*Assignment*. Please repeat nothing except the lines from the one containing "R1: 11k (GND, N_5) -> none" through the end of the records, exactly and without pictures.

*Information given*.
%%

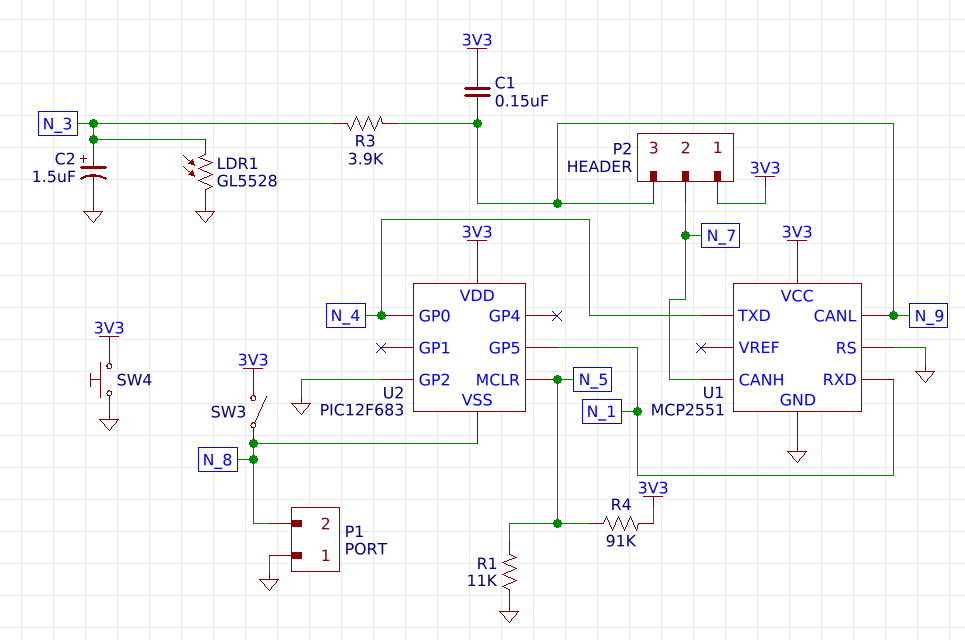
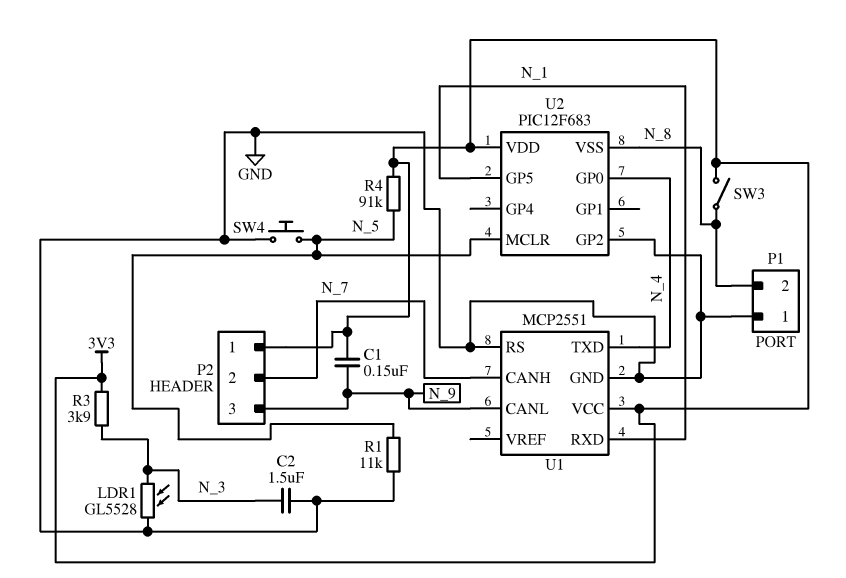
C2: 1.5uF (plus N_3, minus GND) -> 1.5uF (GND, N_3)
R3: 3.9k (N_3, N_9) -> 3.9k (3V3, N_3)
SW4: button (3V3, GND) -> button (GND, N_5)

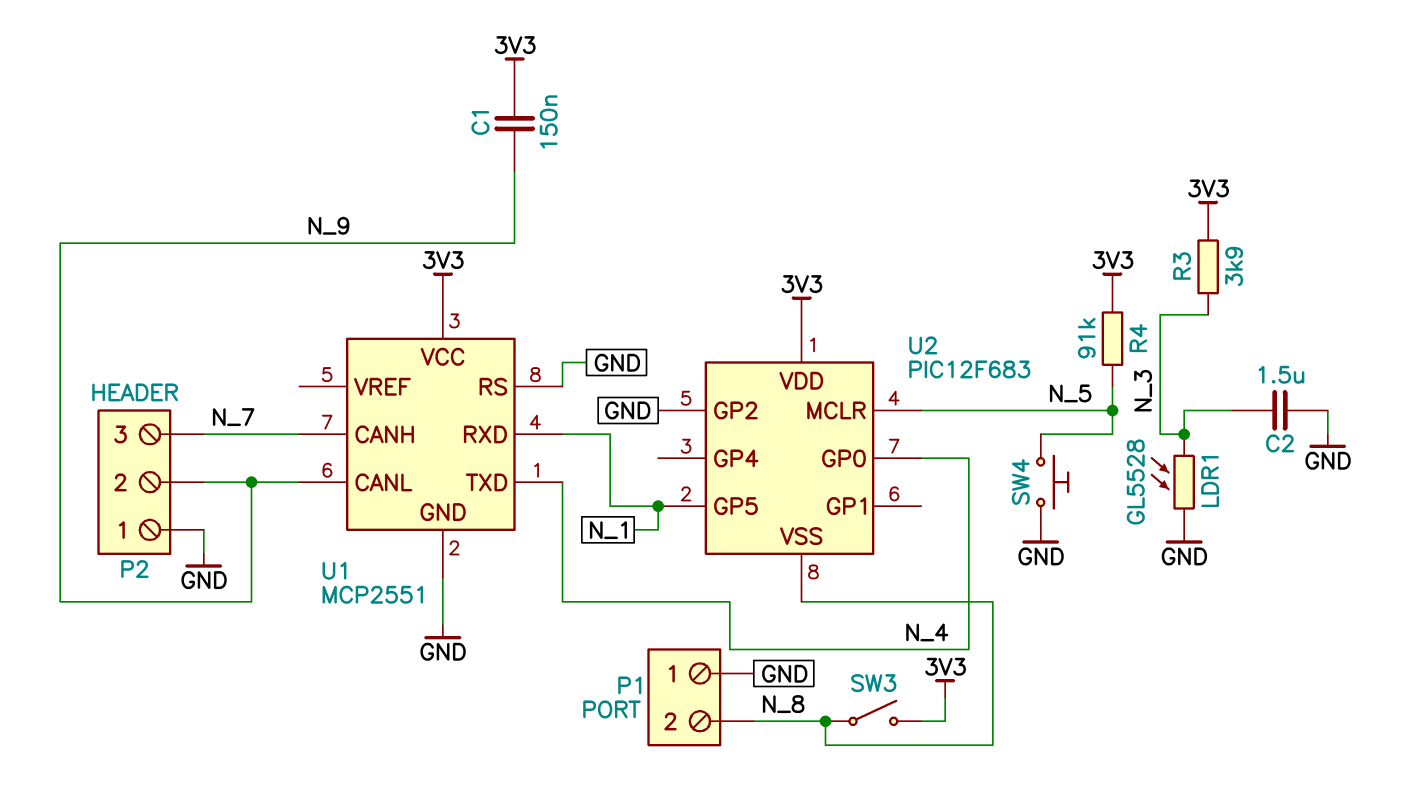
P2 pin 1: 3V3 -> GND
P2 pin 2: N_7 -> N_9
P2 pin 3: N_9 -> N_7
R1: 11k (GND, N_5) -> none

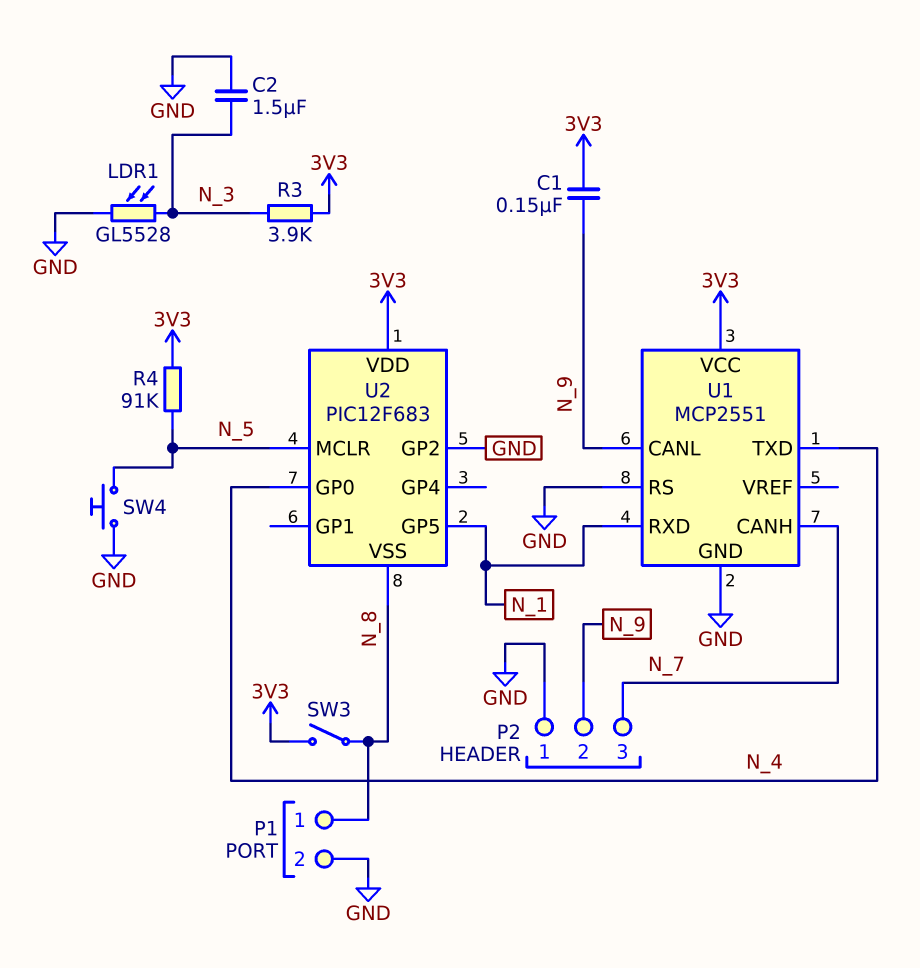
P1 pin 1: GND -> N_8
P1 pin 2: N_8 -> GND

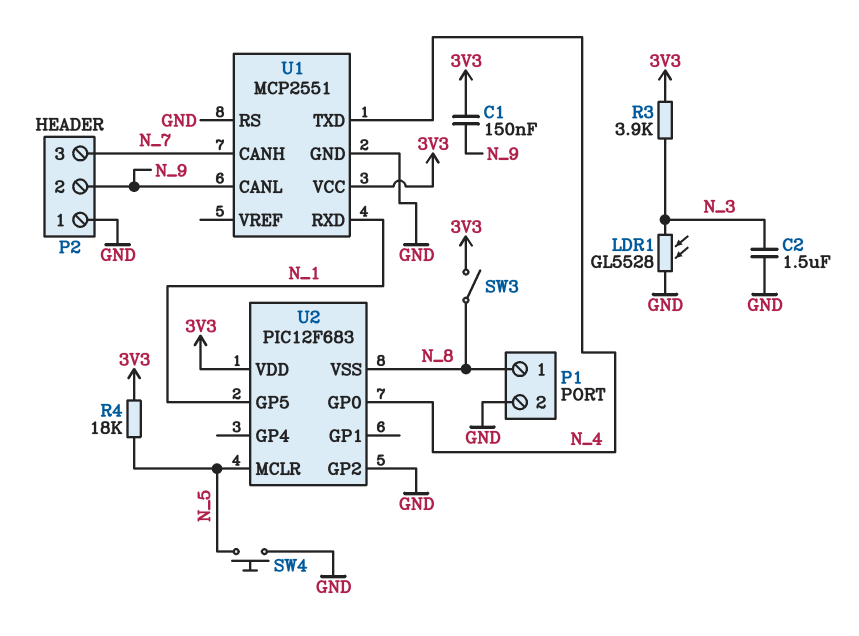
R4: 91k (3V3, N_5) -> 18k (3V3, N_5)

%%

*Result of this task*.
R1: 11k (GND, N_5) -> none

P1 pin 1: GND -> N_8
P1 pin 2: N_8 -> GND

R4: 91k (3V3, N_5) -> 18k (3V3, N_5)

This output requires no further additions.